Task inputs:
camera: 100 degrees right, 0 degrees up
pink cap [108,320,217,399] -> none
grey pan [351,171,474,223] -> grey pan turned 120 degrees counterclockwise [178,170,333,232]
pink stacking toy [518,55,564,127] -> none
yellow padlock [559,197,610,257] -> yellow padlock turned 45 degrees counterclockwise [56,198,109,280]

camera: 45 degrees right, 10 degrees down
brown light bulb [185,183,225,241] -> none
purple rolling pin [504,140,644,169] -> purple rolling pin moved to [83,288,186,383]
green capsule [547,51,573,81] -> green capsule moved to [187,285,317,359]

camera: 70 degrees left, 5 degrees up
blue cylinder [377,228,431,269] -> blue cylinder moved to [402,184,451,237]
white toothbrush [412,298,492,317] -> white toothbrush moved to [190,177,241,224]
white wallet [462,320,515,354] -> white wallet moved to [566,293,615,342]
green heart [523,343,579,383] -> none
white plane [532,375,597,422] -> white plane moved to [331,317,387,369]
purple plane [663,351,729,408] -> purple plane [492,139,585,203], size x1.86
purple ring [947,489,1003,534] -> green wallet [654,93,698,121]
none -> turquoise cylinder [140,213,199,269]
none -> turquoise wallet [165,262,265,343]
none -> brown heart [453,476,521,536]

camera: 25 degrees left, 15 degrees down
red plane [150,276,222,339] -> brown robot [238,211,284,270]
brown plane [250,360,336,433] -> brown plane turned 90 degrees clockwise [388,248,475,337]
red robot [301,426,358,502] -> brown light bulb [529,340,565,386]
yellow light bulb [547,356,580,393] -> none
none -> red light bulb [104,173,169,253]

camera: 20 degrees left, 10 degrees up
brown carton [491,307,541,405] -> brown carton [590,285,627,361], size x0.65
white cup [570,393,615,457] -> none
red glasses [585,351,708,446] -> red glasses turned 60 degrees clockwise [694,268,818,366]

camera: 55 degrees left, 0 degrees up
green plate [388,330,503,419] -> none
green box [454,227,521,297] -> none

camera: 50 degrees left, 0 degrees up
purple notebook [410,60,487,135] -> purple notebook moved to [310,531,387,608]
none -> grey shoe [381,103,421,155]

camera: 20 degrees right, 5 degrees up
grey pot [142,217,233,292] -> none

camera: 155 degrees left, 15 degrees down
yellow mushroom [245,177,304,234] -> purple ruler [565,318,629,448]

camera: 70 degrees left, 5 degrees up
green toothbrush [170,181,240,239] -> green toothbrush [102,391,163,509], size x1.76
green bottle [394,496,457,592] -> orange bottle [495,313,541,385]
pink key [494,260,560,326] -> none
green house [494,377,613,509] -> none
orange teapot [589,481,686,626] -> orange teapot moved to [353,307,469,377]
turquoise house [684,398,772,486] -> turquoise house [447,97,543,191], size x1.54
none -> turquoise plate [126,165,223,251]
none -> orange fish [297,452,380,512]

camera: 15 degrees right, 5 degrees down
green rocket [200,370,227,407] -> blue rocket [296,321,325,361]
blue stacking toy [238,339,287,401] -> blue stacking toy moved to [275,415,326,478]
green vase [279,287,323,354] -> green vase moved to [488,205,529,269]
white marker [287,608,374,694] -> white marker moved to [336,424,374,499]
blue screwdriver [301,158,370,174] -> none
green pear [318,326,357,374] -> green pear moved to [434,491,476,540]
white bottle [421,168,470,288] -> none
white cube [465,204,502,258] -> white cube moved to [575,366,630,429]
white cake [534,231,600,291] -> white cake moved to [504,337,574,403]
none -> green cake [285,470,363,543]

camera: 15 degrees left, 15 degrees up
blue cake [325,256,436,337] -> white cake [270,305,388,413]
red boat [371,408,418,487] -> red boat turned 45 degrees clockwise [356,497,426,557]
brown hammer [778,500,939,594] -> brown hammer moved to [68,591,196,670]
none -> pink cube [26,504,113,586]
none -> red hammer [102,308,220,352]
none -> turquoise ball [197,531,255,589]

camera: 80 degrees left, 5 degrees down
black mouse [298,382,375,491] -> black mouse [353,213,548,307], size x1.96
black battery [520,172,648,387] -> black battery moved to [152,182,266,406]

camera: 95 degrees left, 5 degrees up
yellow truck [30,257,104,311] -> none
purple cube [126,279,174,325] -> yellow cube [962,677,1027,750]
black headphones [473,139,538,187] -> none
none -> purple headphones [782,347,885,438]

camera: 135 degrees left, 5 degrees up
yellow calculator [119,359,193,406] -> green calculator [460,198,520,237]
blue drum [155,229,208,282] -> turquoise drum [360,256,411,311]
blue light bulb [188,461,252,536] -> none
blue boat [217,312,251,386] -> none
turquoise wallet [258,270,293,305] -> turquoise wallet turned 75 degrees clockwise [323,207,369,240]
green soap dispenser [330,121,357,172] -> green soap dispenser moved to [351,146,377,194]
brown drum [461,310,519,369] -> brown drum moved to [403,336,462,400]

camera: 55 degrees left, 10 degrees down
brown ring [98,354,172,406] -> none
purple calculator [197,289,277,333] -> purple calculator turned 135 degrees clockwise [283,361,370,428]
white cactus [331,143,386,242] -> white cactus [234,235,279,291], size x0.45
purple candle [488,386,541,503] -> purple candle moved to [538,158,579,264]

What you should do:
Find each line in the records above that contains "brown", and copy it.

Response to the task:
brown light bulb [185,183,225,241] -> none
none -> brown heart [453,476,521,536]
red plane [150,276,222,339] -> brown robot [238,211,284,270]
brown plane [250,360,336,433] -> brown plane turned 90 degrees clockwise [388,248,475,337]
red robot [301,426,358,502] -> brown light bulb [529,340,565,386]
brown carton [491,307,541,405] -> brown carton [590,285,627,361], size x0.65
brown hammer [778,500,939,594] -> brown hammer moved to [68,591,196,670]
brown drum [461,310,519,369] -> brown drum moved to [403,336,462,400]
brown ring [98,354,172,406] -> none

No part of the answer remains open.